WHAT THE EXERCISE ASKS> The answer should be an exact copy of the lines from the line with "C206: 100nF (+5V, n16) -> 100nF (+5V, AGND)" through the last line of the entries, and no other lines.

DATA SUPPLIED START

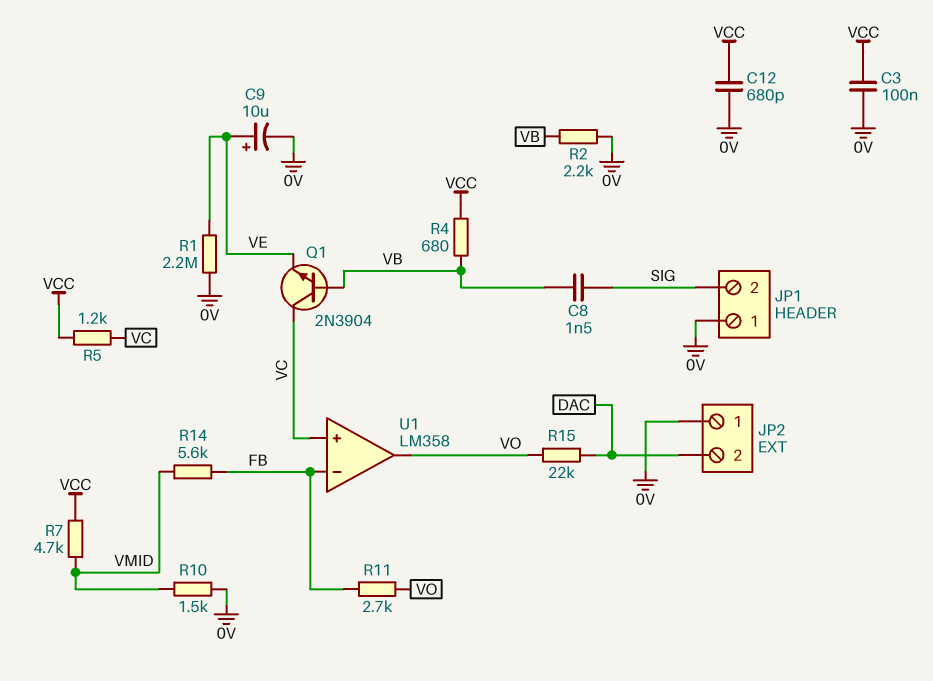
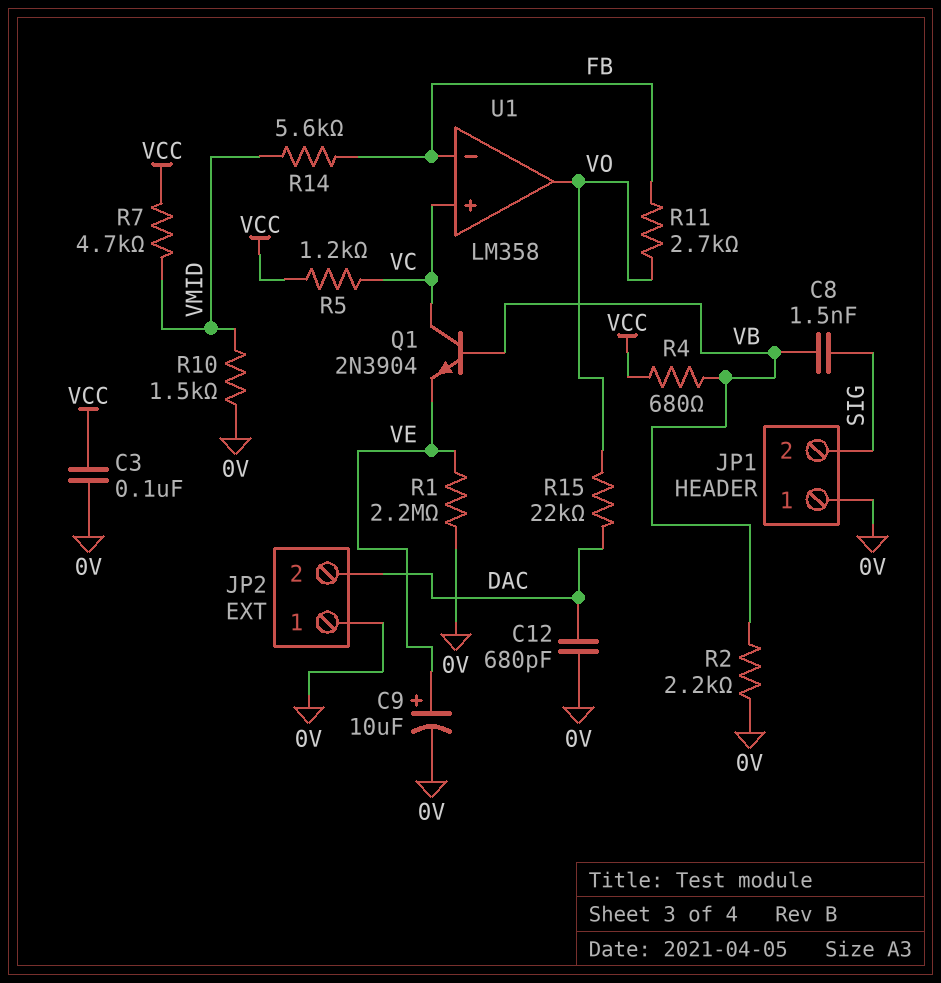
C12: 680pF (0V, VCC) -> 680pF (0V, DAC)

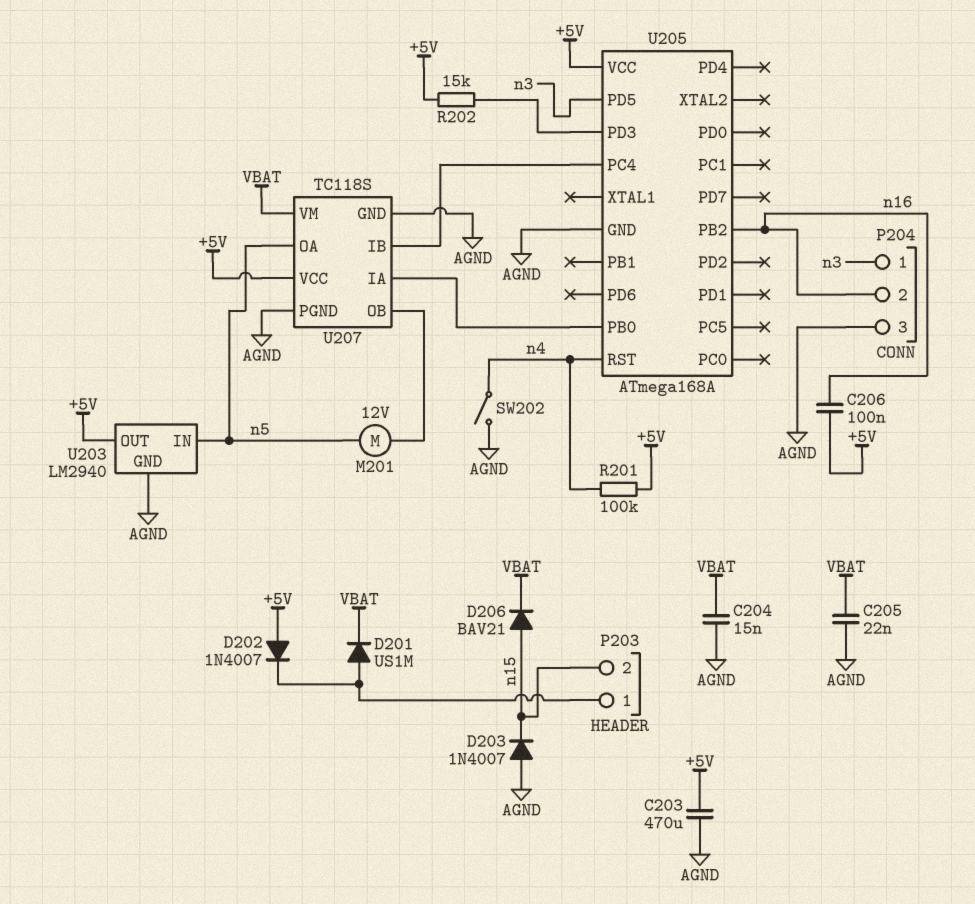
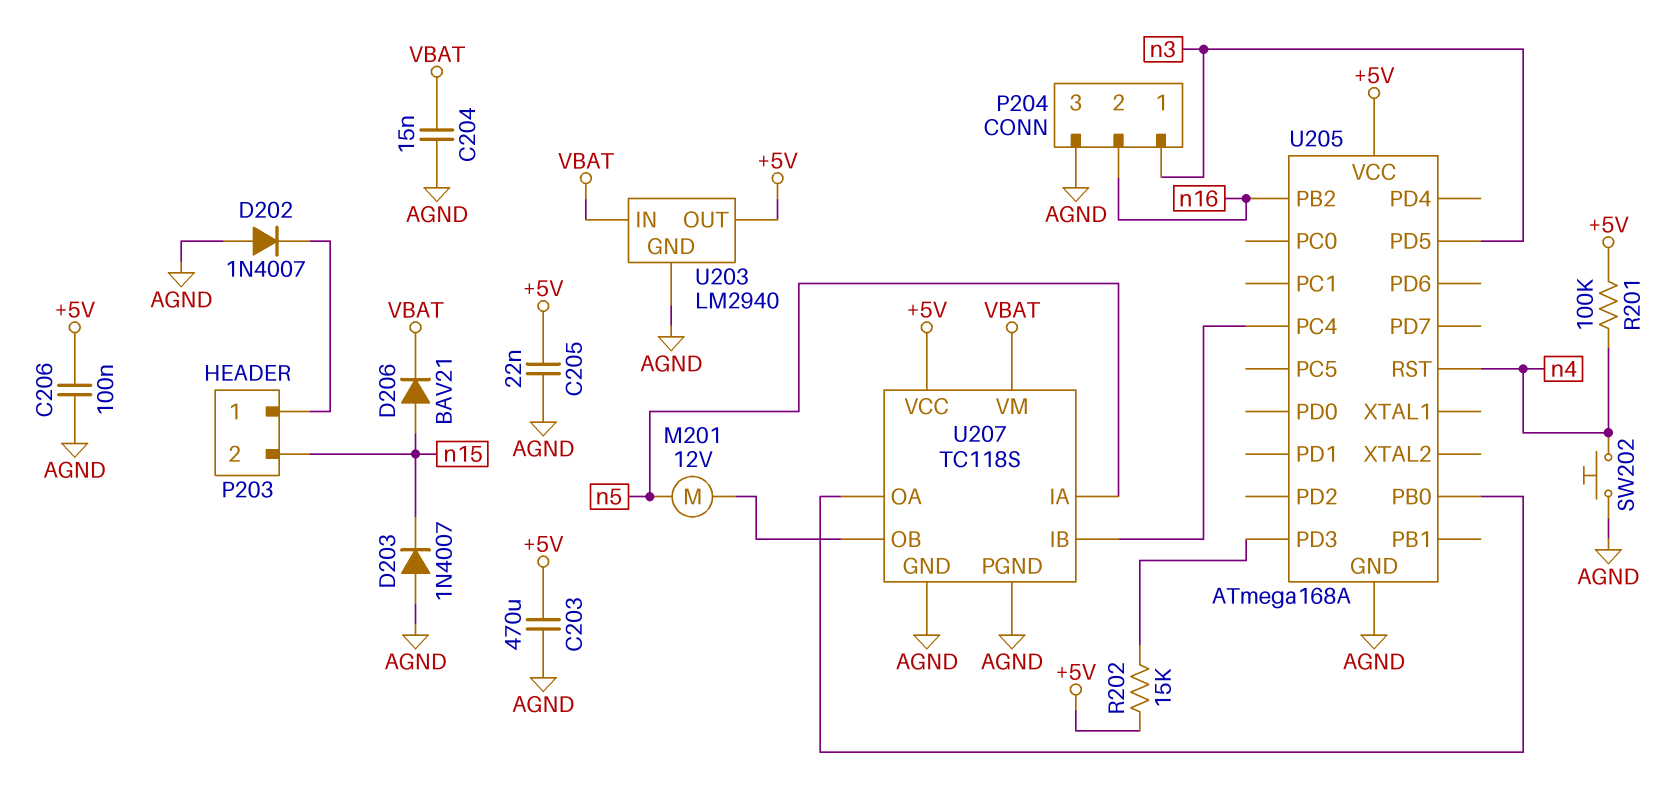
C205: 22nF (AGND, VBAT) -> 22nF (+5V, AGND)
C206: 100nF (+5V, n16) -> 100nF (+5V, AGND)
D201: diode US1M (A P203/1, K VBAT) -> none
D202: diode 1N4007 (A +5V, K P203/1) -> diode 1N4007 (A AGND, K P203/1)
SW202: switch (AGND, n4) -> button (AGND, n4)
U203 pin IN: n5 -> VBAT
U207 pin IA: U205/PB0 -> n5
U207 pin OA: n5 -> U205/PB0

DATA SUPPLIED END

ANSWER SPACE>
C206: 100nF (+5V, n16) -> 100nF (+5V, AGND)
D201: diode US1M (A P203/1, K VBAT) -> none
D202: diode 1N4007 (A +5V, K P203/1) -> diode 1N4007 (A AGND, K P203/1)
SW202: switch (AGND, n4) -> button (AGND, n4)
U203 pin IN: n5 -> VBAT
U207 pin IA: U205/PB0 -> n5
U207 pin OA: n5 -> U205/PB0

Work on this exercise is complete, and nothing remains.